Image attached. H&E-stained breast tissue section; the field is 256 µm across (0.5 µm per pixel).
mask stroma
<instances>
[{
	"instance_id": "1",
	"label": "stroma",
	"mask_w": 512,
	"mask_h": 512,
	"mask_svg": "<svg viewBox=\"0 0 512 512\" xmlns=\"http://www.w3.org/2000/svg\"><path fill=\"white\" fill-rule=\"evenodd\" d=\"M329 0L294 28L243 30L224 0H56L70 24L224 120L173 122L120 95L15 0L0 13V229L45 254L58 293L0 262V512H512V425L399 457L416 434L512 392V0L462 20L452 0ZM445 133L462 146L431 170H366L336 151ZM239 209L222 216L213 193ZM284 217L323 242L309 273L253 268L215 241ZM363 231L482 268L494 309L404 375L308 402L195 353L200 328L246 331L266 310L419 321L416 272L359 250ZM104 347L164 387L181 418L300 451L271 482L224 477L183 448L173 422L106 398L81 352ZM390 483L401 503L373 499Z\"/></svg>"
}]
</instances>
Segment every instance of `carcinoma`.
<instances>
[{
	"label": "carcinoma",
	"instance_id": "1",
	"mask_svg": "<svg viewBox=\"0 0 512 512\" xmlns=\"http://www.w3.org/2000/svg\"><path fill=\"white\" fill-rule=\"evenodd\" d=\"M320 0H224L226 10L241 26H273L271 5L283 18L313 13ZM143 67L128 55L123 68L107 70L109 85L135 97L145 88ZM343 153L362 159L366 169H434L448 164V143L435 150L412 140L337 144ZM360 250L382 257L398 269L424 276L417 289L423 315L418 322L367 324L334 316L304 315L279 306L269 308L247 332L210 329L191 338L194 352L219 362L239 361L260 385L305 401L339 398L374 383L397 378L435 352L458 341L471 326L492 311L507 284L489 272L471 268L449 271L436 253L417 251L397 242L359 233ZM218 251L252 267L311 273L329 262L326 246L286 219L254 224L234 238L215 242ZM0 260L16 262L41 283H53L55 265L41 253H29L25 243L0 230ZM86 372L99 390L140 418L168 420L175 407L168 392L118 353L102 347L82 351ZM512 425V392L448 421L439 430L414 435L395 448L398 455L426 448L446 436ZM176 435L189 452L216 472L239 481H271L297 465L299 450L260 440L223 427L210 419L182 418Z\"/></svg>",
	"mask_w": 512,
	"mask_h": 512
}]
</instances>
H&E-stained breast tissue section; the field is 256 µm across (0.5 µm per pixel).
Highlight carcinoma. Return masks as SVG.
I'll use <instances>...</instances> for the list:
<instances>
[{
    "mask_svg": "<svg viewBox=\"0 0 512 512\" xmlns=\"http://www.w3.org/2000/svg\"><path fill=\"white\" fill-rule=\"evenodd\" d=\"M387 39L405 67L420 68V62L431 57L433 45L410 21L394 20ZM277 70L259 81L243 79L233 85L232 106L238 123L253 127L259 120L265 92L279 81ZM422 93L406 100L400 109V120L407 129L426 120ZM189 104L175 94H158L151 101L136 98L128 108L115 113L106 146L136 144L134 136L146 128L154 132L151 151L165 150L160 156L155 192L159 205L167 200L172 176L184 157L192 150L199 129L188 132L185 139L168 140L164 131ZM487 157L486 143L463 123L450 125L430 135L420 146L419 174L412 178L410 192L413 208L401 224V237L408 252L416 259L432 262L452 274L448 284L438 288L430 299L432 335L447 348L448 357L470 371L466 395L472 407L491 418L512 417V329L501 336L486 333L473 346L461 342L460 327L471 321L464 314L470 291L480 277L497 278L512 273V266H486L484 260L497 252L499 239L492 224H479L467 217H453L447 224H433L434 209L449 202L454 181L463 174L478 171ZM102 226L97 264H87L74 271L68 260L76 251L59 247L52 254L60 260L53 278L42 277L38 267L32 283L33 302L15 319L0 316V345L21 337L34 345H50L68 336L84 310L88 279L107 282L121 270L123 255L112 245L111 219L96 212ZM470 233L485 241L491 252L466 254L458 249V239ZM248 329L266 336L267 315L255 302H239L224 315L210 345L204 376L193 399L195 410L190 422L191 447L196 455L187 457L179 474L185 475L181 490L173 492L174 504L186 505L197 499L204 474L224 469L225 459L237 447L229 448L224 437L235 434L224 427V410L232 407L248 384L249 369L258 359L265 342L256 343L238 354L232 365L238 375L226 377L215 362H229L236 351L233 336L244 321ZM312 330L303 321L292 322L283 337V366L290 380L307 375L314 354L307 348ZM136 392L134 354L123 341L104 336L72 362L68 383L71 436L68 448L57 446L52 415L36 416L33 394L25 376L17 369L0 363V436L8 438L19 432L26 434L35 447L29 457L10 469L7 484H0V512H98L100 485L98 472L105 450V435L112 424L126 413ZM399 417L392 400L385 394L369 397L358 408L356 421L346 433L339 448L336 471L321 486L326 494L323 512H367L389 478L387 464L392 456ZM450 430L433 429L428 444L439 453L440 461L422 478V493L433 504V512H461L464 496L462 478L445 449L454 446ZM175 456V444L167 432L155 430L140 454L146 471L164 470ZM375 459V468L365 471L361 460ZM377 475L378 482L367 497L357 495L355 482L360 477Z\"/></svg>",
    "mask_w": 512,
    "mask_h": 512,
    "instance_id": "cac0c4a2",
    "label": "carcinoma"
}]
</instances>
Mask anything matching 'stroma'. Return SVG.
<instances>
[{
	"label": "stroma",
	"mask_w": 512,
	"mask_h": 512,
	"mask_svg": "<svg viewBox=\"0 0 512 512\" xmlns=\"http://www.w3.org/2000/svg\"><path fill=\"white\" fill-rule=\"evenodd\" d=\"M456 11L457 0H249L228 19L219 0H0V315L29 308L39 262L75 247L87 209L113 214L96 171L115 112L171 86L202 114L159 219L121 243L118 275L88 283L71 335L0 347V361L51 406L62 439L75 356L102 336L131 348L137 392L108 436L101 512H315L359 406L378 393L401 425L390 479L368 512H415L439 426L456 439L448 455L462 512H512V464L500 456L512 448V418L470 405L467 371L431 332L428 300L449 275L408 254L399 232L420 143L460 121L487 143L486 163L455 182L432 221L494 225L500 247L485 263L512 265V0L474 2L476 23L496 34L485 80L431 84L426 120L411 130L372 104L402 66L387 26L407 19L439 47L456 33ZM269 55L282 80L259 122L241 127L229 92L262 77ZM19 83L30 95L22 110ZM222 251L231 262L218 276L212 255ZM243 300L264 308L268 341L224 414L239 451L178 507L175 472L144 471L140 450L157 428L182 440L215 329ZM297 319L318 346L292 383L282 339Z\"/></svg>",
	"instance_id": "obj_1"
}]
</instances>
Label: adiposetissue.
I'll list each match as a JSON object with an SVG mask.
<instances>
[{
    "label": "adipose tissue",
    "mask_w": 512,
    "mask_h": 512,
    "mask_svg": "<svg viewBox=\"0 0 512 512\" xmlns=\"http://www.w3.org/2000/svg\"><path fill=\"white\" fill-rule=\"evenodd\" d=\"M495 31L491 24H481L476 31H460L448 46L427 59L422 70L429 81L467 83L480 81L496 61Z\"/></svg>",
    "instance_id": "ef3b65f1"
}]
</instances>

(Objective) Give an exact repetition of all the material.

(Answer to the task)
Image attached. H&E-stained breast tissue section; the field is 256 µm across (0.5 µm per pixel).
mask stroma
<instances>
[{
	"instance_id": "1",
	"label": "stroma",
	"mask_w": 512,
	"mask_h": 512,
	"mask_svg": "<svg viewBox=\"0 0 512 512\" xmlns=\"http://www.w3.org/2000/svg\"><path fill=\"white\" fill-rule=\"evenodd\" d=\"M329 0L294 28L243 30L224 0H56L70 24L224 120L173 122L120 95L15 0L0 13V229L45 254L58 293L0 262V512H512V425L399 457L416 434L512 392V0L462 20L452 0ZM445 133L462 146L431 170H366L336 151ZM239 209L222 216L213 193ZM284 217L323 242L309 273L253 268L215 241ZM363 231L482 268L494 309L404 375L308 402L195 353L200 328L246 331L266 310L419 321L416 272L359 250ZM104 347L164 387L181 418L300 451L271 482L224 477L183 448L173 422L106 398L81 352ZM390 483L401 503L373 499Z\"/></svg>"
}]
</instances>
Segment every instance of `carcinoma`.
<instances>
[{
	"label": "carcinoma",
	"instance_id": "1",
	"mask_svg": "<svg viewBox=\"0 0 512 512\" xmlns=\"http://www.w3.org/2000/svg\"><path fill=\"white\" fill-rule=\"evenodd\" d=\"M320 0H224L226 10L241 26H273L271 5L283 18L313 13ZM143 67L128 55L123 68L107 70L109 85L135 97L145 88ZM343 153L362 159L366 169H434L448 164V143L435 150L412 140L337 144ZM360 250L382 257L398 269L424 276L417 289L423 315L418 322L367 324L334 316L304 315L279 306L269 308L247 332L210 329L191 338L194 352L219 362L239 361L260 385L305 401L339 398L374 383L397 378L435 352L458 341L471 326L492 311L507 284L489 272L471 268L449 271L436 253L417 251L397 242L359 233ZM218 251L252 267L311 273L329 262L326 246L286 219L254 224L234 238L215 242ZM0 260L16 262L41 283H53L55 265L41 253H29L25 243L0 230ZM86 372L99 390L140 418L168 420L175 407L168 392L118 353L102 347L82 351ZM512 425V392L448 421L439 430L414 435L395 448L398 455L426 448L446 436ZM176 435L189 452L216 472L239 481H271L297 465L299 450L260 440L223 427L210 419L182 418Z\"/></svg>",
	"mask_w": 512,
	"mask_h": 512
}]
</instances>
H&E-stained breast tissue section; the field is 256 µm across (0.5 µm per pixel).
Highlight carcinoma. Return masks as SVG.
I'll use <instances>...</instances> for the list:
<instances>
[{
    "mask_svg": "<svg viewBox=\"0 0 512 512\" xmlns=\"http://www.w3.org/2000/svg\"><path fill=\"white\" fill-rule=\"evenodd\" d=\"M387 39L405 67L420 68V62L431 57L433 45L410 21L394 20ZM277 70L259 81L243 79L233 85L232 106L238 123L253 127L259 120L265 92L279 81ZM422 93L406 100L400 109V120L407 129L426 120ZM189 104L175 94H158L151 101L136 98L128 108L115 113L106 146L136 144L134 136L146 128L154 132L151 151L165 150L160 156L155 192L159 205L167 200L172 176L184 157L192 150L199 129L188 132L185 139L168 140L164 131ZM487 157L486 143L463 123L450 125L430 135L420 146L419 174L412 178L410 192L413 208L401 224V237L408 252L416 259L432 262L452 274L448 284L438 288L430 299L432 335L447 348L448 357L470 371L466 395L472 407L491 418L512 417V329L501 336L486 333L473 346L461 342L460 327L471 321L464 314L470 291L480 277L497 278L512 273V266H486L484 260L497 252L499 239L492 224H479L467 217H453L447 224H433L434 209L449 202L454 181L463 174L478 171ZM102 226L97 264H87L74 271L68 260L76 251L59 247L52 254L60 260L53 278L42 277L38 267L32 283L33 302L15 319L0 316V345L21 337L34 345H50L68 336L84 310L88 279L107 282L121 270L123 255L112 245L111 219L96 212ZM470 233L485 241L491 252L466 254L458 249V239ZM248 329L266 336L267 315L255 302H239L224 315L210 345L204 376L193 399L195 410L190 422L191 447L196 455L187 457L179 474L185 475L181 490L173 492L174 504L186 505L197 499L204 474L224 469L225 459L237 447L229 448L224 437L235 434L224 427V410L232 407L248 384L249 369L258 359L265 342L256 343L238 354L232 365L238 375L226 377L215 362H229L236 351L233 336L244 321ZM312 330L303 321L292 322L283 337V366L290 380L307 375L314 354L307 348ZM136 392L134 354L123 341L104 336L72 362L68 383L71 436L68 448L57 446L52 415L36 416L33 394L25 376L17 369L0 363V436L8 438L19 432L26 434L35 447L29 457L10 469L7 484H0V512H98L100 485L98 472L105 450V435L112 424L126 413ZM399 417L392 400L385 394L369 397L358 408L356 421L346 433L339 448L336 471L321 486L326 494L323 512H367L389 478L387 464L392 456ZM450 430L433 429L428 444L439 453L440 461L422 478V493L433 504V512H461L464 496L462 478L445 449L454 446ZM175 456V444L167 432L155 430L140 454L146 471L164 470ZM375 459V468L365 471L361 460ZM377 475L378 482L367 497L357 495L355 482L360 477Z\"/></svg>",
    "mask_w": 512,
    "mask_h": 512,
    "instance_id": "cac0c4a2",
    "label": "carcinoma"
}]
</instances>
Mask anything matching 'stroma'. Return SVG.
<instances>
[{
	"label": "stroma",
	"mask_w": 512,
	"mask_h": 512,
	"mask_svg": "<svg viewBox=\"0 0 512 512\" xmlns=\"http://www.w3.org/2000/svg\"><path fill=\"white\" fill-rule=\"evenodd\" d=\"M456 11L457 0H249L228 19L219 0H0V315L29 308L39 262L75 247L87 209L113 214L96 171L115 112L171 86L202 114L159 219L121 243L118 275L88 283L71 335L0 347V361L51 406L62 439L75 356L102 336L131 348L137 392L108 436L101 512H315L359 406L378 393L401 425L390 479L368 512H415L439 426L456 439L448 455L462 512H512V464L500 456L512 448V418L470 405L467 371L431 332L428 300L449 275L408 254L399 232L420 143L460 121L487 143L486 163L455 182L432 221L494 225L500 247L485 263L512 265V0L474 2L476 23L496 34L485 80L431 84L426 120L411 130L372 104L402 66L387 26L407 19L439 47L456 33ZM269 55L282 80L259 122L241 127L229 92L262 77ZM19 83L30 95L22 110ZM222 251L231 262L218 276L212 255ZM243 300L264 308L268 341L224 414L239 451L178 507L175 472L144 471L140 450L157 428L182 440L215 329ZM297 319L318 346L292 383L282 339Z\"/></svg>",
	"instance_id": "obj_1"
}]
</instances>
Label: adiposetissue.
I'll list each match as a JSON object with an SVG mask.
<instances>
[{
    "label": "adipose tissue",
    "mask_w": 512,
    "mask_h": 512,
    "mask_svg": "<svg viewBox=\"0 0 512 512\" xmlns=\"http://www.w3.org/2000/svg\"><path fill=\"white\" fill-rule=\"evenodd\" d=\"M495 31L491 24H481L476 31H460L448 46L427 59L422 70L429 81L467 83L480 81L496 61Z\"/></svg>",
    "instance_id": "ef3b65f1"
}]
</instances>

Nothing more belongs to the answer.